> **EXERCISE PROMPT**
In the entries below, the word "degrees" appears on some lines. Copy each of those lines.

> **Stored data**
::::::::

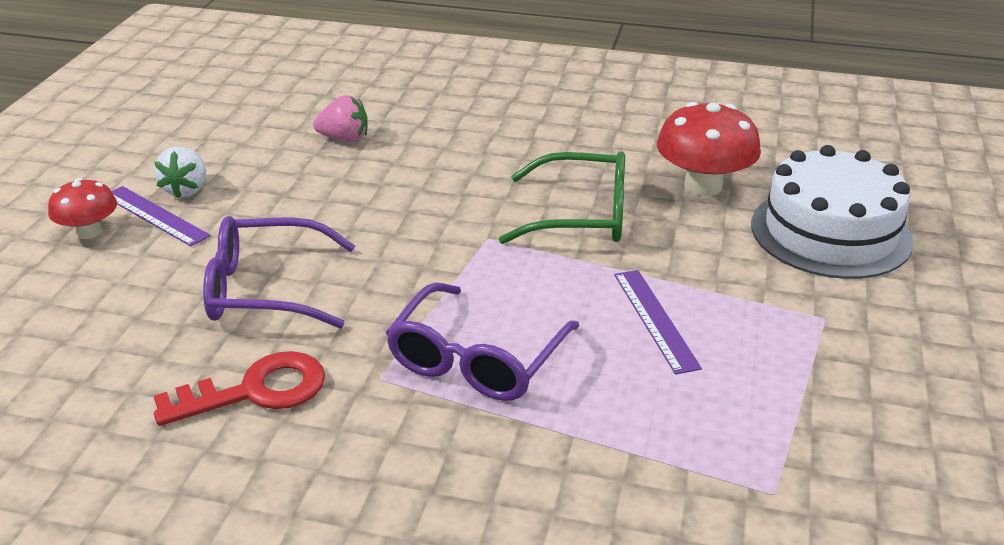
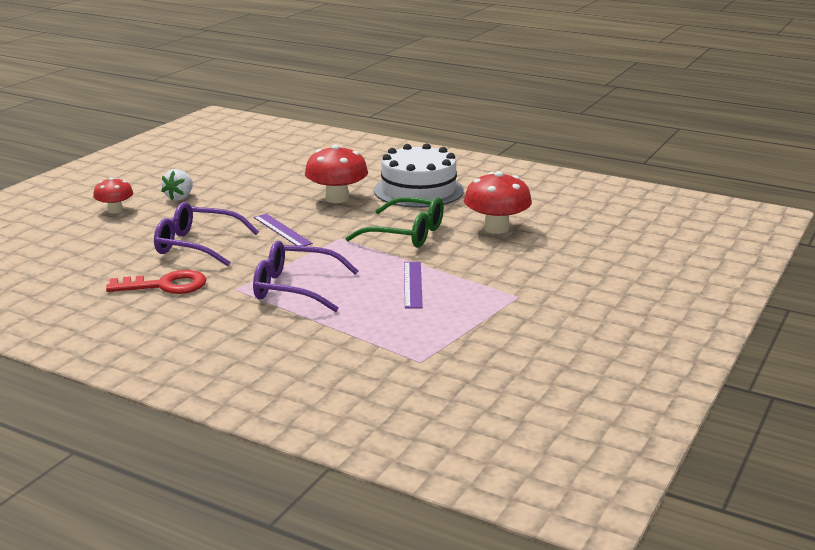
camera: 15 degrees right, 10 degrees down
(155, 216) = (155, 207): purple ruler -> purple ruler (282, 230)
(344, 139) = (287, 183): pink strawberry -> none
(436, 159) = (337, 198): none -> red mushroom
(476, 359) = (295, 288): purple glasses -> purple glasses turned 60 degrees clockwise
(830, 232) = (560, 259): white cake -> white cake (418, 190)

::::::::

> **TASK RESPONSE**
camera: 15 degrees right, 10 degrees down
(476, 359) = (295, 288): purple glasses -> purple glasses turned 60 degrees clockwise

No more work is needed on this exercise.